- [Work to be completed]
Among the following entries, count the lines that contain "spinning" and report only the result.

Object tracking records
------------------------------------------------------------------------

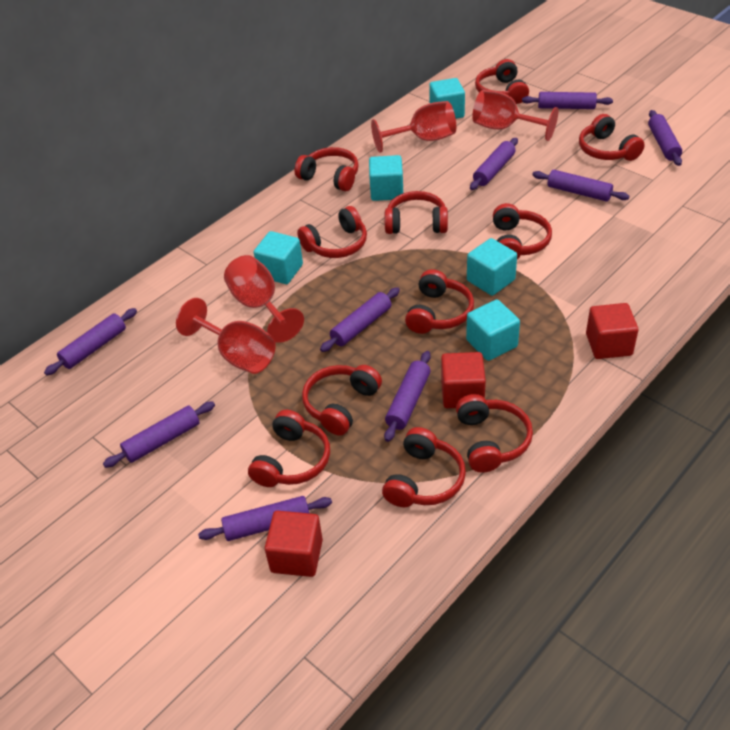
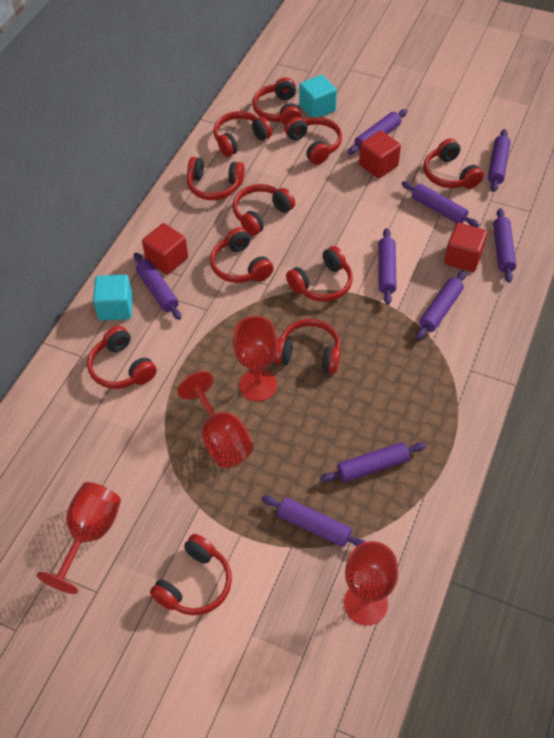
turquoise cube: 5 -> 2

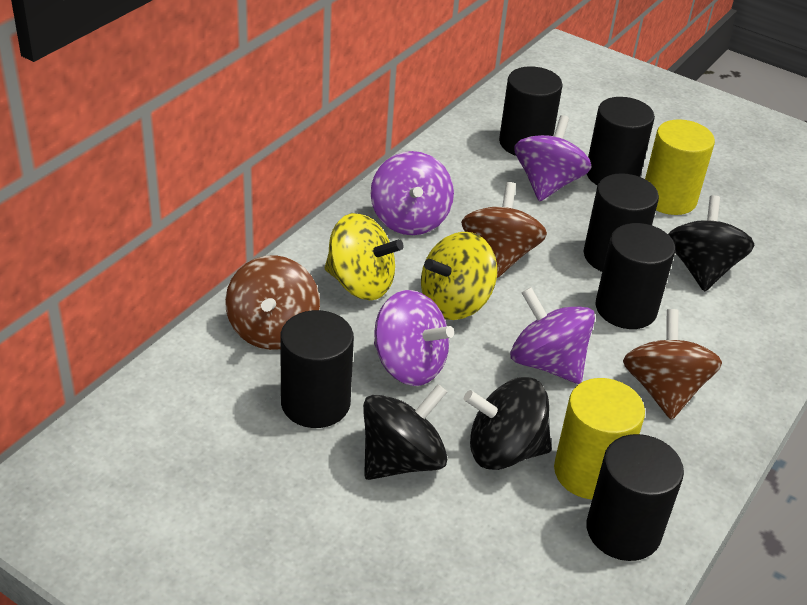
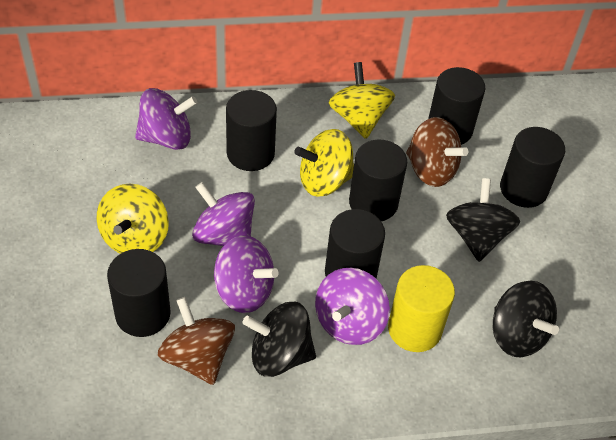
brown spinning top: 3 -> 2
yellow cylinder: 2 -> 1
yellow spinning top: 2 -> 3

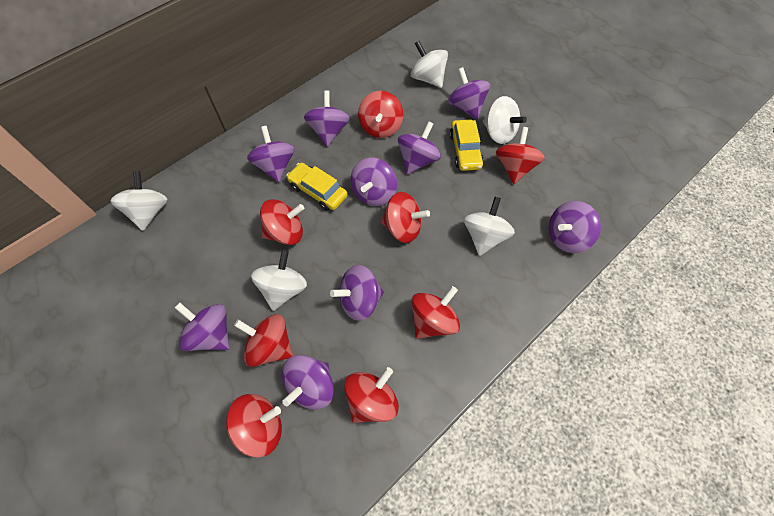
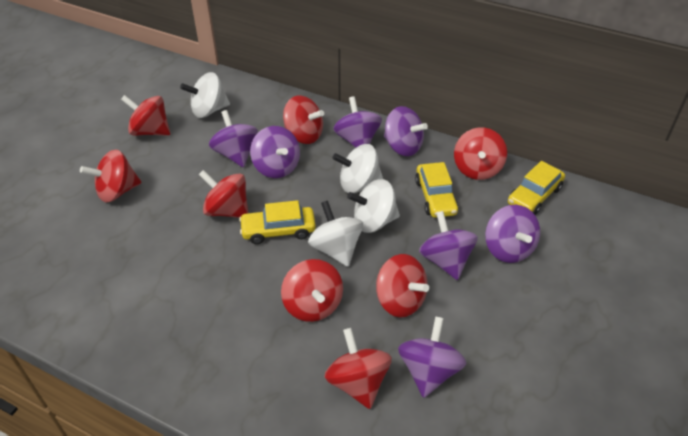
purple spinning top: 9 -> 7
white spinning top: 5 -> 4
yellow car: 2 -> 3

------------------------------------------------------------------------

- [Output for this exercise]
4